◆ Your objective
Copy exactly the lines of the data below that run from the line holding "- cone in aqua 714,423,777,501" through the line holding "412,339,434,398 to 692,280,725,357", both ends included.

◆ Records for the task
╔══
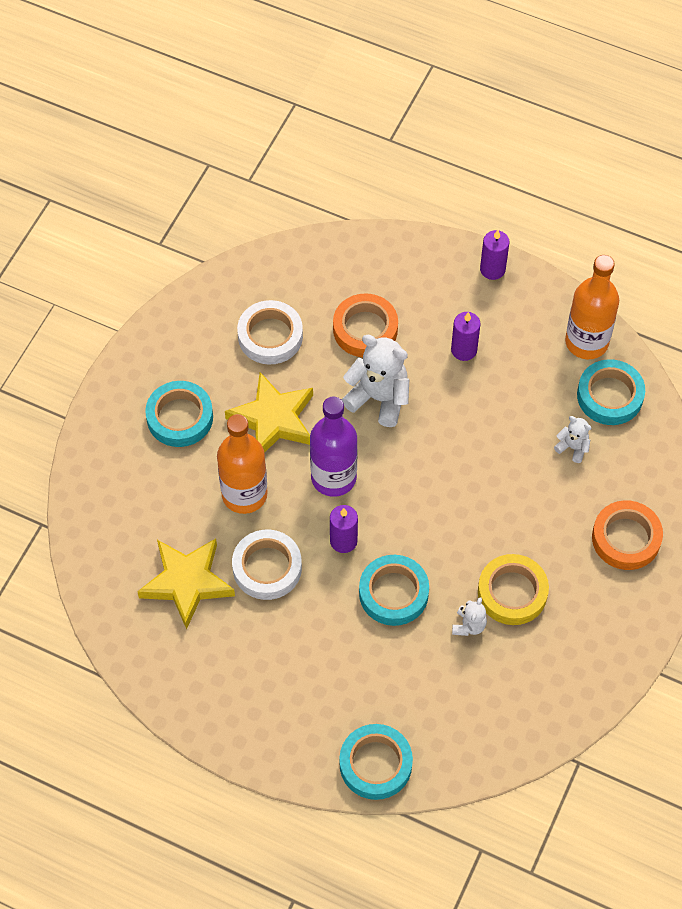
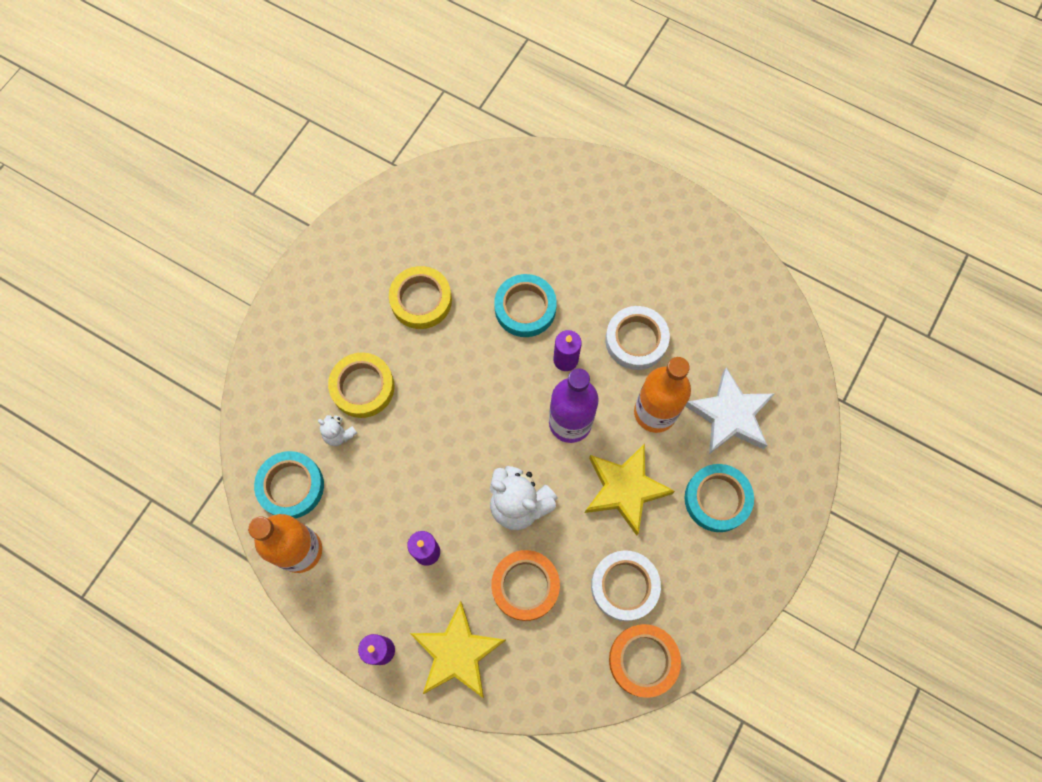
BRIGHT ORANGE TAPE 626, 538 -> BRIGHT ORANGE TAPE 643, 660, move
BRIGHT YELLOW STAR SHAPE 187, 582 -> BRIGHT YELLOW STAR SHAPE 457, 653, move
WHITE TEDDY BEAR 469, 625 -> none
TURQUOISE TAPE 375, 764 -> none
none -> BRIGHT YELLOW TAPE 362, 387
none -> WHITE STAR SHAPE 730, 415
╚══
╔══
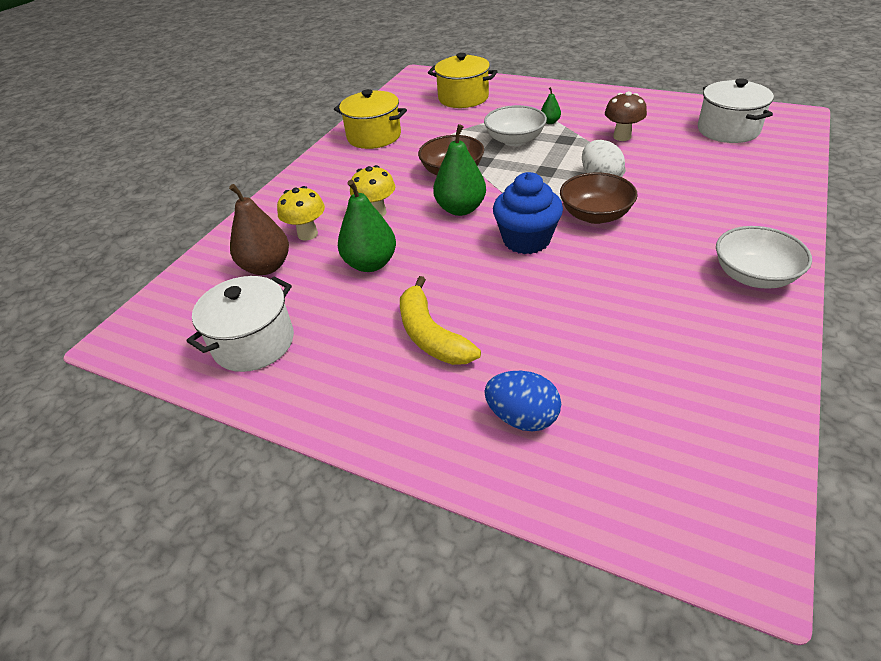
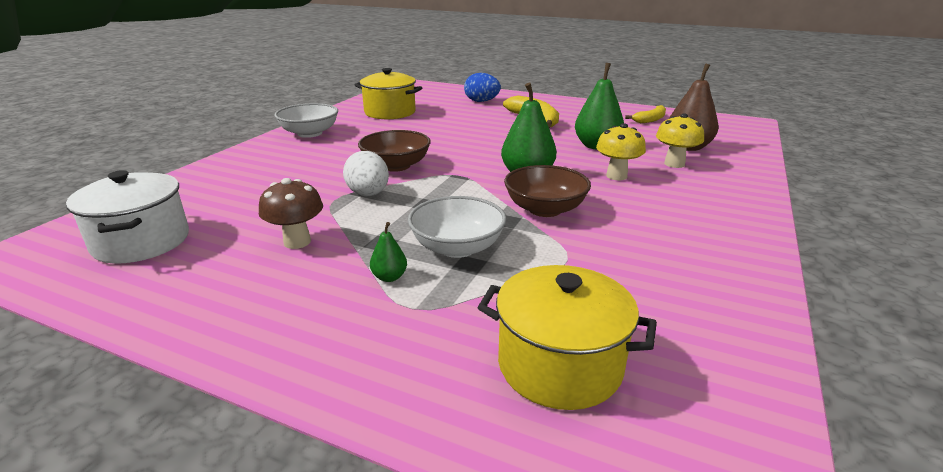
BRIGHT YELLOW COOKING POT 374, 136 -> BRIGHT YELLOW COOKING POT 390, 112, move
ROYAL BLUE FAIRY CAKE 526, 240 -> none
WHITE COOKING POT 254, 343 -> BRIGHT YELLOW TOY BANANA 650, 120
╚══
╔══
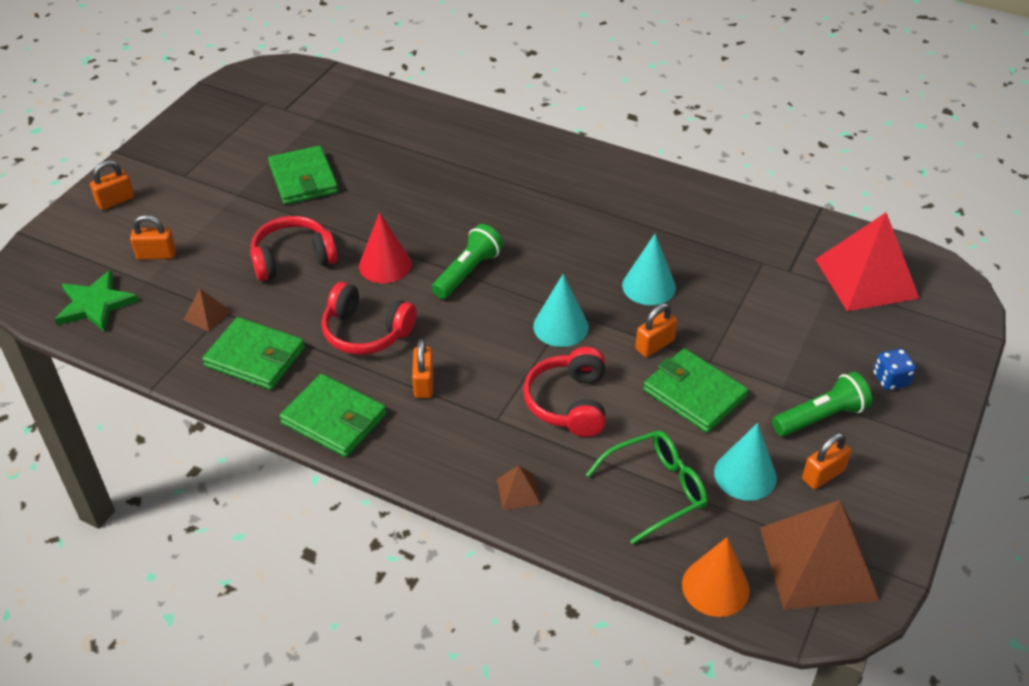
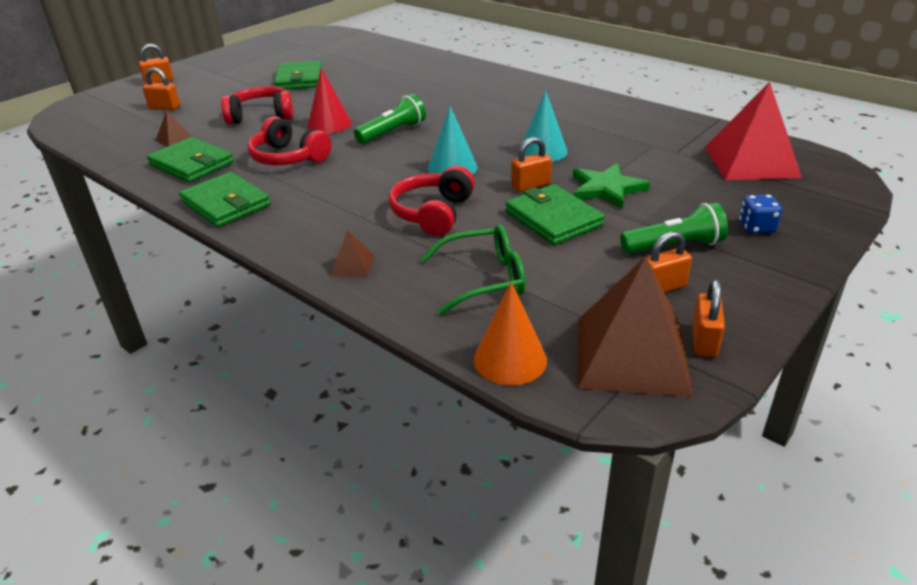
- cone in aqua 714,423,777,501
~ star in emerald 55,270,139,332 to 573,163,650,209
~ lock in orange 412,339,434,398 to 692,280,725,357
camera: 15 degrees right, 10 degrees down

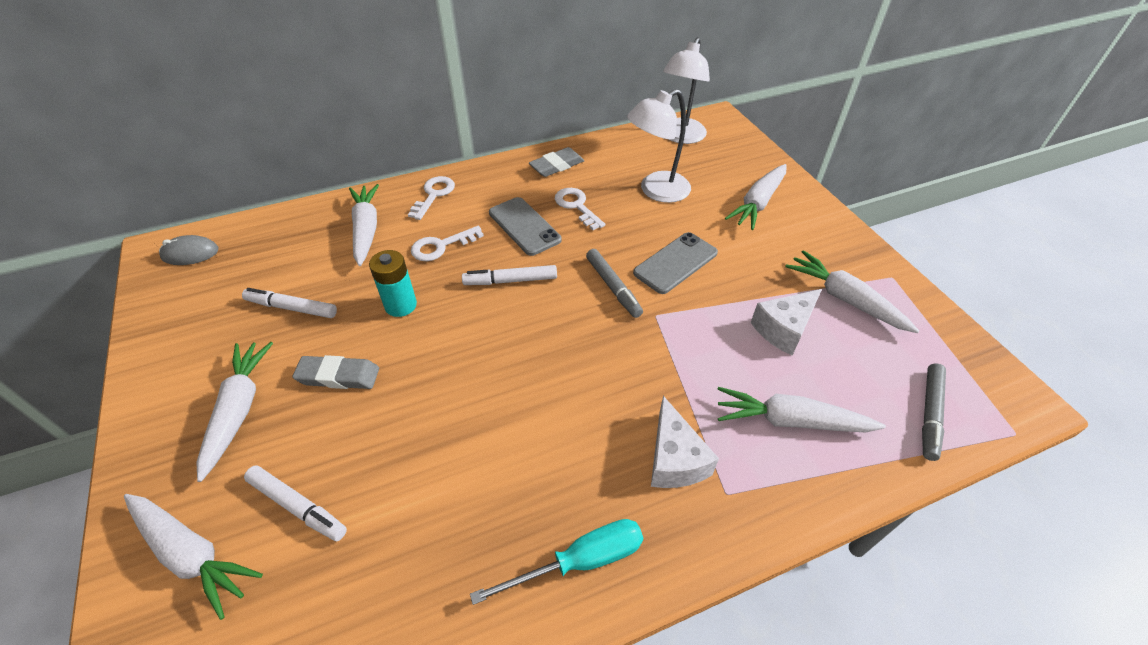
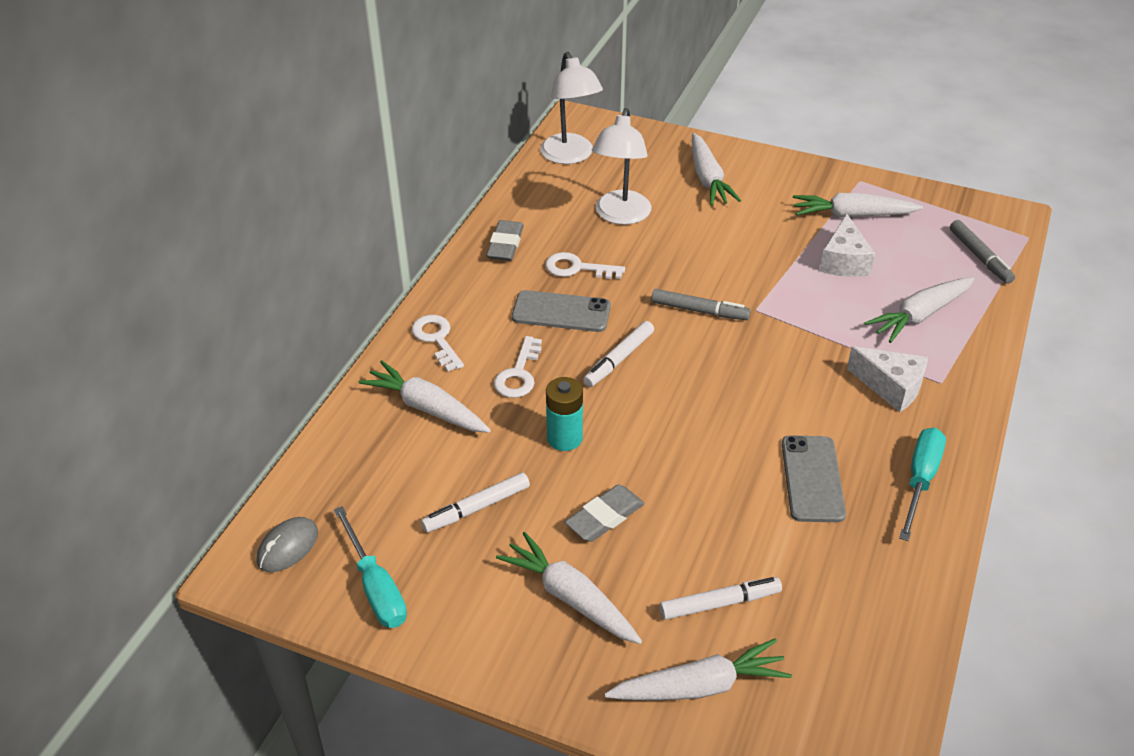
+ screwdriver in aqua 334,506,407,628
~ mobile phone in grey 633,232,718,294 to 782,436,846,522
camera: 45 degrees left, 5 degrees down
╚══
◆ Task answer
- cone in aqua 714,423,777,501
~ star in emerald 55,270,139,332 to 573,163,650,209
~ lock in orange 412,339,434,398 to 692,280,725,357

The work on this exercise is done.